* _Exercise inputs_:
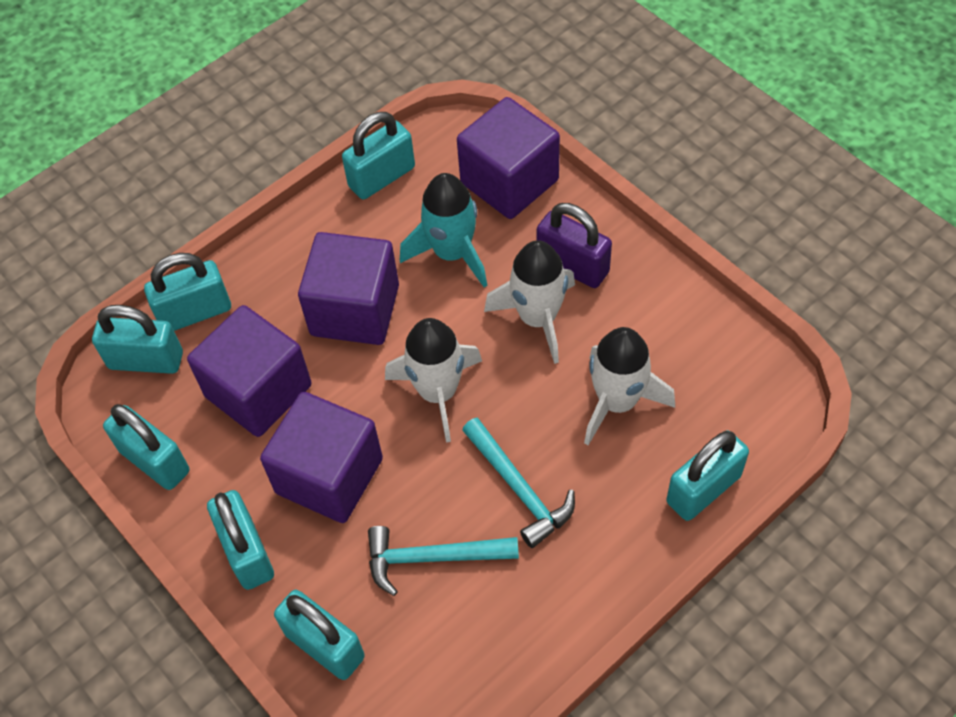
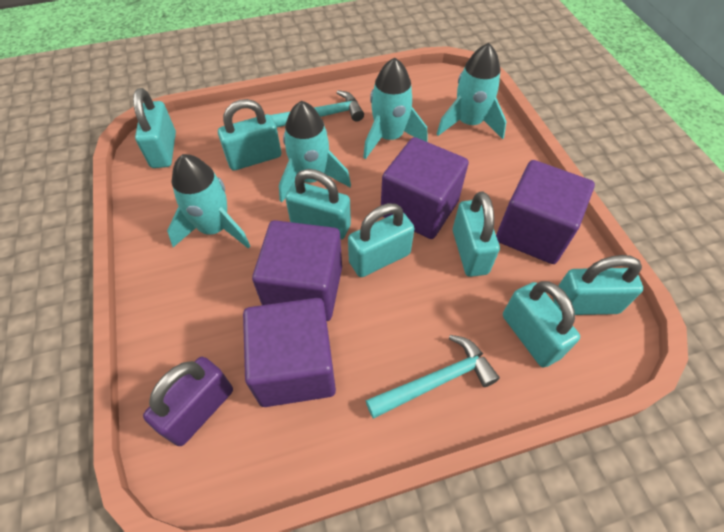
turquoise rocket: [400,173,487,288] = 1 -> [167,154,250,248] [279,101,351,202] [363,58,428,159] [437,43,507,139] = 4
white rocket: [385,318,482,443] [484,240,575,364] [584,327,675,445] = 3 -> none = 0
==
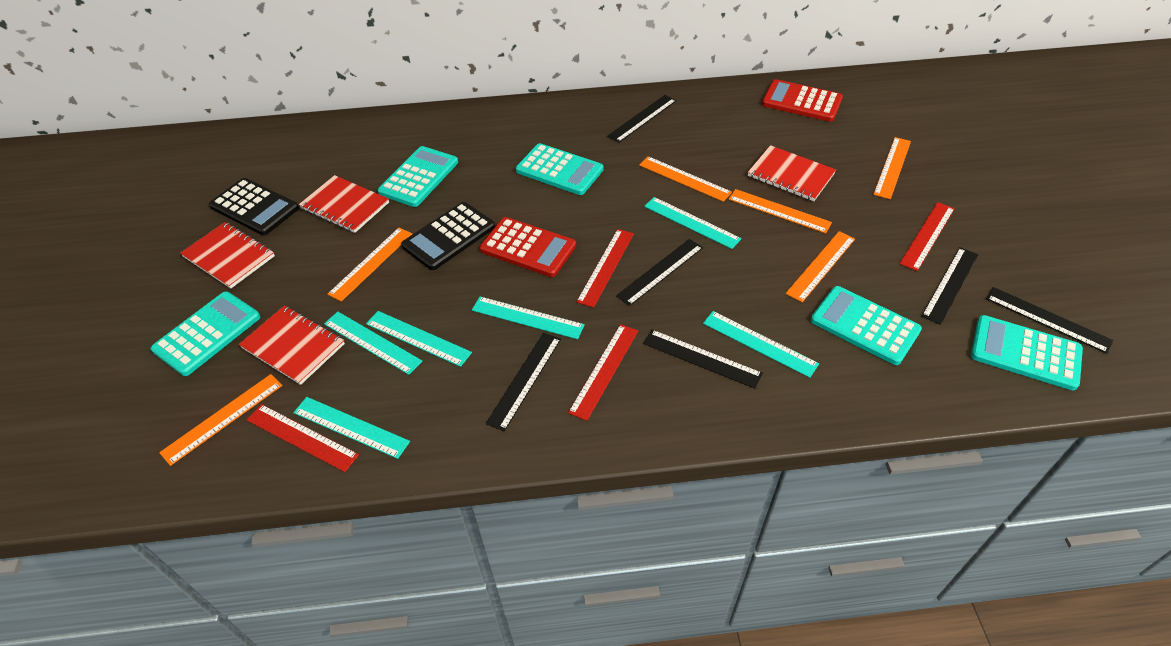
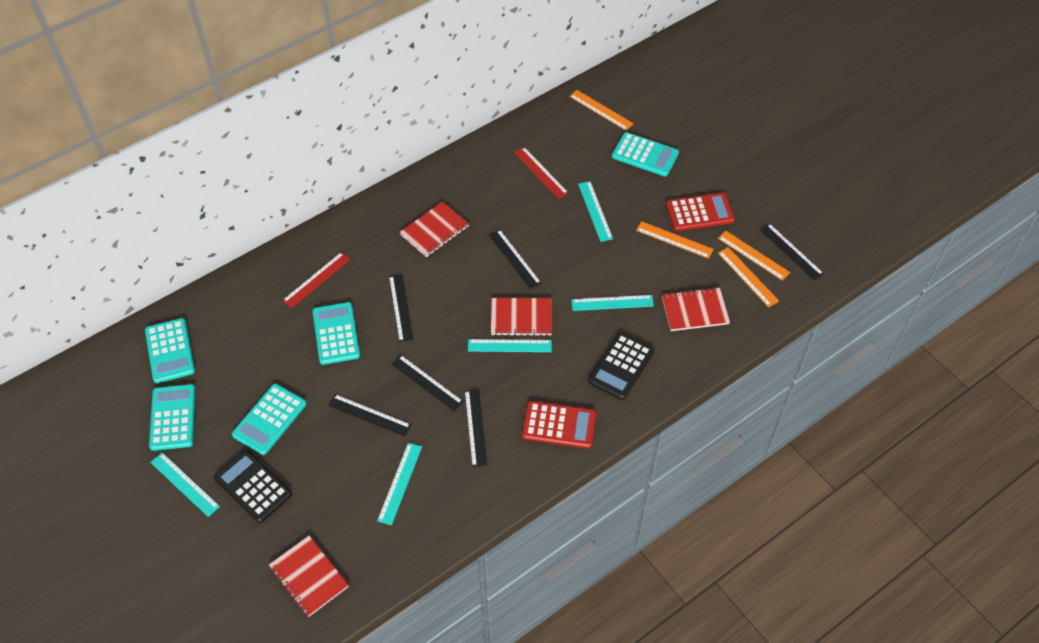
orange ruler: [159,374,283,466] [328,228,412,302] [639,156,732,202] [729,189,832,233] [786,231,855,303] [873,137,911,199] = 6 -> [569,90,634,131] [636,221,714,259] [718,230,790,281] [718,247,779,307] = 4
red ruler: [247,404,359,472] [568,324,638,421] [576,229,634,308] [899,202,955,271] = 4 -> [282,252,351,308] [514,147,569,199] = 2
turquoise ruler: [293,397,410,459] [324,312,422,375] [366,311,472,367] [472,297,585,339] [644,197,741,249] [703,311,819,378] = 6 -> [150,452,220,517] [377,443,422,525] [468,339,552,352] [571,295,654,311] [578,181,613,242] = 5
--
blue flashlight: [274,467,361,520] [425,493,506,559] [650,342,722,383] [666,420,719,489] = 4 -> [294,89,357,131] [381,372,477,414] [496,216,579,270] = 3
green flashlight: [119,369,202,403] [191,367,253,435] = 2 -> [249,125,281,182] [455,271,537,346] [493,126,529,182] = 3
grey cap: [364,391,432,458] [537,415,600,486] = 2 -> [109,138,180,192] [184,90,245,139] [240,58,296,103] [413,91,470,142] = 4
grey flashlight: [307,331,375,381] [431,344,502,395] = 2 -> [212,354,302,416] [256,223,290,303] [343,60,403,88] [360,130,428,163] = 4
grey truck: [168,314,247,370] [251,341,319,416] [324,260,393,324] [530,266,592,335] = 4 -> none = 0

* _Exercise details_:
Above are the records; from them, give again exactly the lines from the one containing "turquoise rocket: [400,173,487,288]" to the one containing "white rocket: [385,318,482,443]", both lines included, and nothing more.

* _Your solution_:
turquoise rocket: [400,173,487,288] = 1 -> [167,154,250,248] [279,101,351,202] [363,58,428,159] [437,43,507,139] = 4
white rocket: [385,318,482,443] [484,240,575,364] [584,327,675,445] = 3 -> none = 0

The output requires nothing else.